# Your instructions
Among the entries below, take the line with "none -> red brick F7 level 1" and the line with "red brick H8:I8", and output them and every line between them exactly, with nothing else.

**** Extracted material

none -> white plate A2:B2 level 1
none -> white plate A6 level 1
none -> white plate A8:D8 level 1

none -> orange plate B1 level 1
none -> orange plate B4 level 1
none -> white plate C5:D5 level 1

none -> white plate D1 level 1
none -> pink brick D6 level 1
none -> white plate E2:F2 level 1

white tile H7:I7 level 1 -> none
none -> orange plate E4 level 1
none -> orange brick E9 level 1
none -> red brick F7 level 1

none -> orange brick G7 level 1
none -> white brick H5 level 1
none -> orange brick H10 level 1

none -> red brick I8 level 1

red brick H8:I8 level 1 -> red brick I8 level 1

********
**** Extracted material

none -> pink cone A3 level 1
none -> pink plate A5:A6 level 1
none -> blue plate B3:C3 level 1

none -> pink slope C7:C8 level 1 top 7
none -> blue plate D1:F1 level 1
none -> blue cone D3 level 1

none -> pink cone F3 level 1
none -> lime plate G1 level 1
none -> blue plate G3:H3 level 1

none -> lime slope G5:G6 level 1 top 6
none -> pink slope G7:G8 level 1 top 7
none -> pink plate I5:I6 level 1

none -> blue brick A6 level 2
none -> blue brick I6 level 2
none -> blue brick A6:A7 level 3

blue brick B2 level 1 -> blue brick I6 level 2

********

# Task output
none -> red brick F7 level 1

none -> orange brick G7 level 1
none -> white brick H5 level 1
none -> orange brick H10 level 1

none -> red brick I8 level 1

red brick H8:I8 level 1 -> red brick I8 level 1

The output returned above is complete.